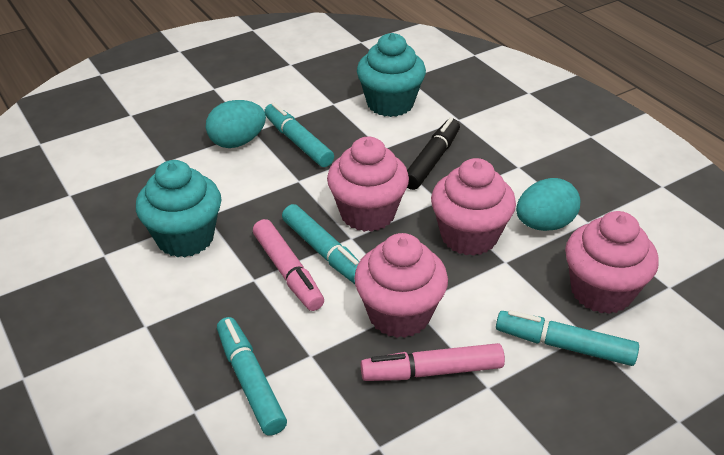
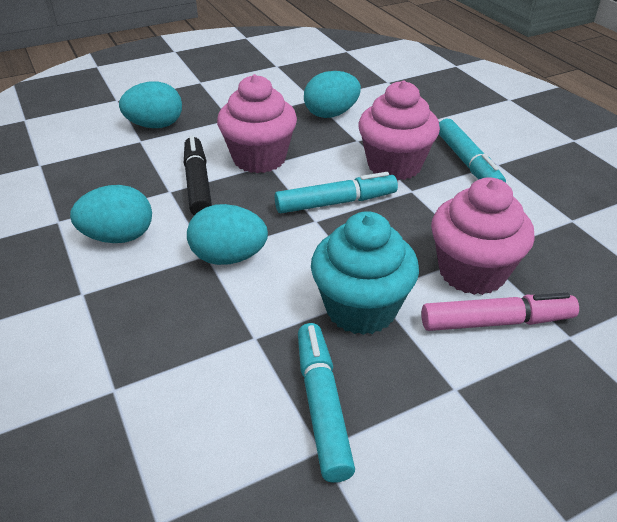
pink cupcake: 4 -> 3
pink marker: 2 -> 1
turquoise cupcake: 2 -> 1
turquoise egg: 2 -> 4
turquoise marker: 4 -> 3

TASK GOAL —
The full material above must be output verbatim, minus any pictures.

THE COMPLETED TASK —
pink cupcake: 4 -> 3
pink marker: 2 -> 1
turquoise cupcake: 2 -> 1
turquoise egg: 2 -> 4
turquoise marker: 4 -> 3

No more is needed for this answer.